[Source records]
- Opening Delimiter -
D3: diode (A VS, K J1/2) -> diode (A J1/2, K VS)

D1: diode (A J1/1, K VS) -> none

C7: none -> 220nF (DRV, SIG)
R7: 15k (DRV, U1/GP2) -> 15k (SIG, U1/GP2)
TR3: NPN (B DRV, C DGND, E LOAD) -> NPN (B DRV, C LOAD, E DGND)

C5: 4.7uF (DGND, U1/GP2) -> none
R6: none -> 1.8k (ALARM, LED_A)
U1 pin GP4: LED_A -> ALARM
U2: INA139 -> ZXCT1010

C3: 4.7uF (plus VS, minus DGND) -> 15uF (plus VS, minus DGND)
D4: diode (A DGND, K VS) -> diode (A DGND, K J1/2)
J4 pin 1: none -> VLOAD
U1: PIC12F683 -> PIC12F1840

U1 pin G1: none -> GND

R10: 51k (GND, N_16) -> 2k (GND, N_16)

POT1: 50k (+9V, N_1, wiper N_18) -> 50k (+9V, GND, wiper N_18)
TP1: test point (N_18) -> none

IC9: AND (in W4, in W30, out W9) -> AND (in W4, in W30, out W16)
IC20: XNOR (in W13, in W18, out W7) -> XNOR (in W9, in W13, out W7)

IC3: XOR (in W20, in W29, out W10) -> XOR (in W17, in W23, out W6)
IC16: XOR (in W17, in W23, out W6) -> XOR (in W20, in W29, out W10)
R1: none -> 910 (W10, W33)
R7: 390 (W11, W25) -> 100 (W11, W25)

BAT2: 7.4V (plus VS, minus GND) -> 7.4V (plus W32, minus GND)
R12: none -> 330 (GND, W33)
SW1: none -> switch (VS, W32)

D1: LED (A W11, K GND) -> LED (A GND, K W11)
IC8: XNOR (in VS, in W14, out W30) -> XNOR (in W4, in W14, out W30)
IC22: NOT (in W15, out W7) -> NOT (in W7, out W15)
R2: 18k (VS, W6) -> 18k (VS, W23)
- Closing Delimiter -
> _PROBLEM TO WORK ON_: Copy all lines from the data that hold the word "plus".

> _YOUR SOLUTION_:
C3: 4.7uF (plus VS, minus DGND) -> 15uF (plus VS, minus DGND)
BAT2: 7.4V (plus VS, minus GND) -> 7.4V (plus W32, minus GND)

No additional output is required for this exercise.